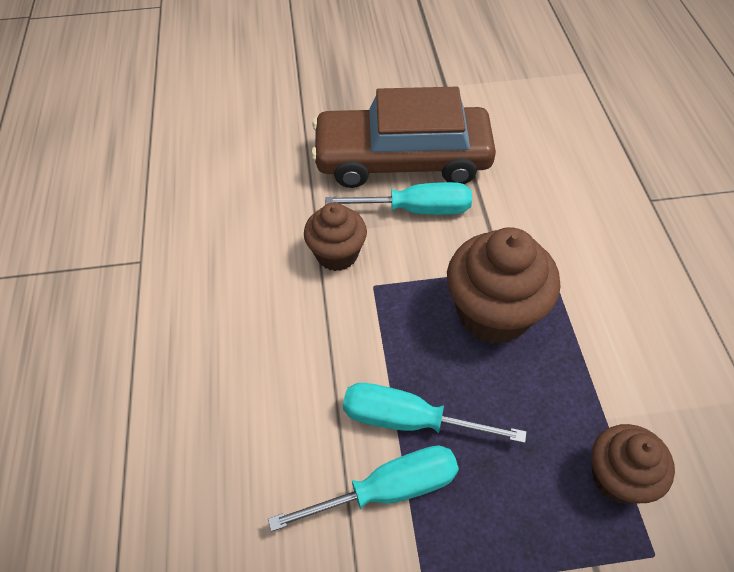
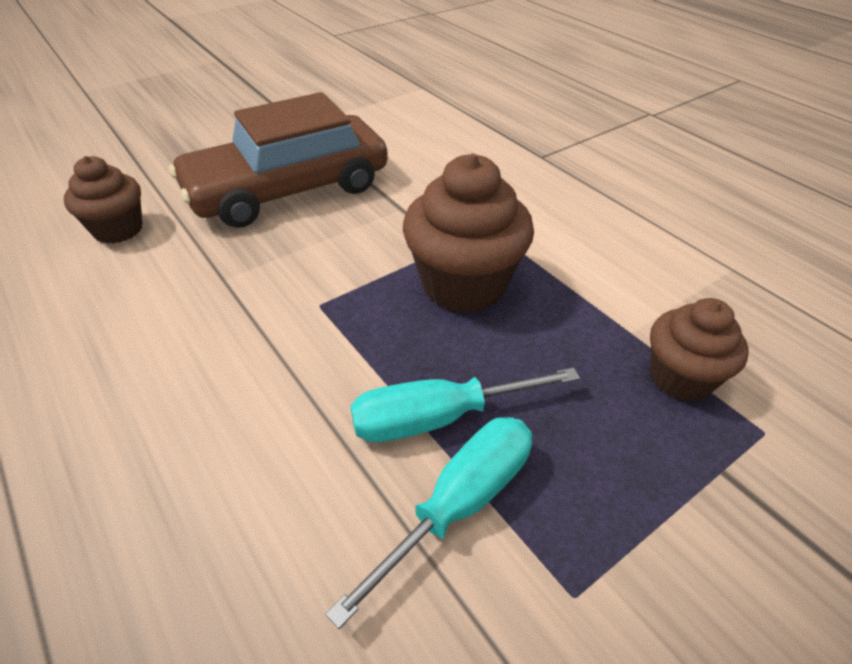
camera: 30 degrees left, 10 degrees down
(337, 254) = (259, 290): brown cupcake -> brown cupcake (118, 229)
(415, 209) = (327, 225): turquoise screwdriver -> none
□ □ □ □ □ □ □
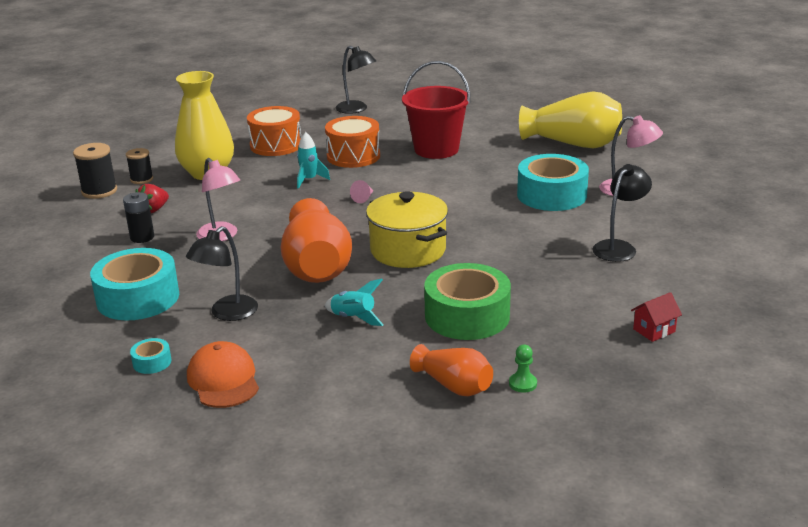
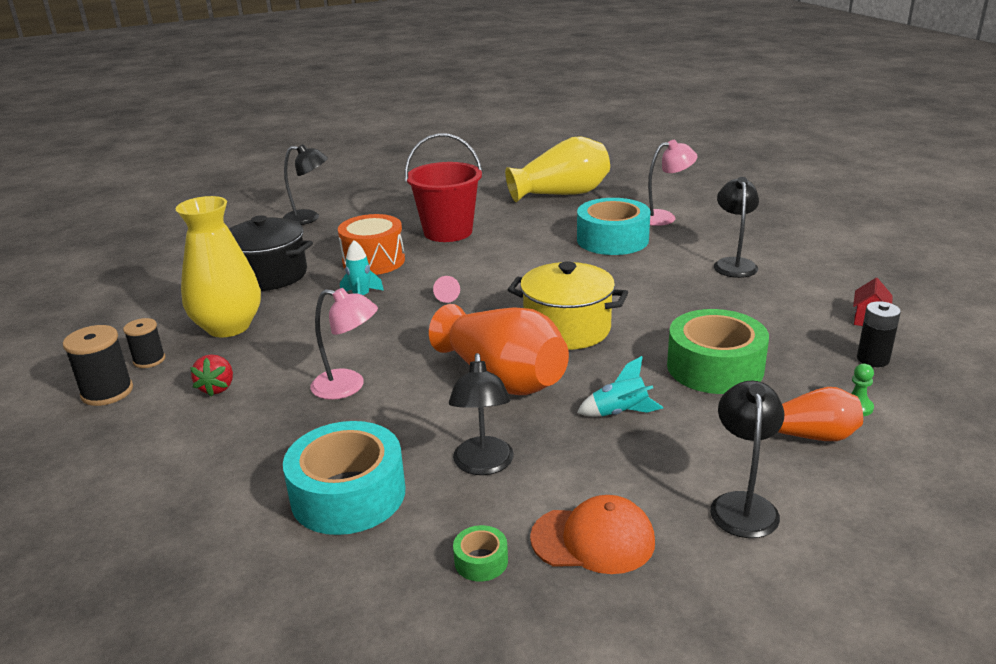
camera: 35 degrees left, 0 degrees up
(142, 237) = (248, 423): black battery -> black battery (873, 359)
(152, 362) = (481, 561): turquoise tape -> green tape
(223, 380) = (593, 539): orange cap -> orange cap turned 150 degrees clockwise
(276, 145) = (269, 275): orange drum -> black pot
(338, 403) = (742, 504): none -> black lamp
□ □ □ □ □ □ □
• EXERCISE BRIEF
Within this material, how many lines include the word "degrees"? State only the number.

• ANSWER SECTION
3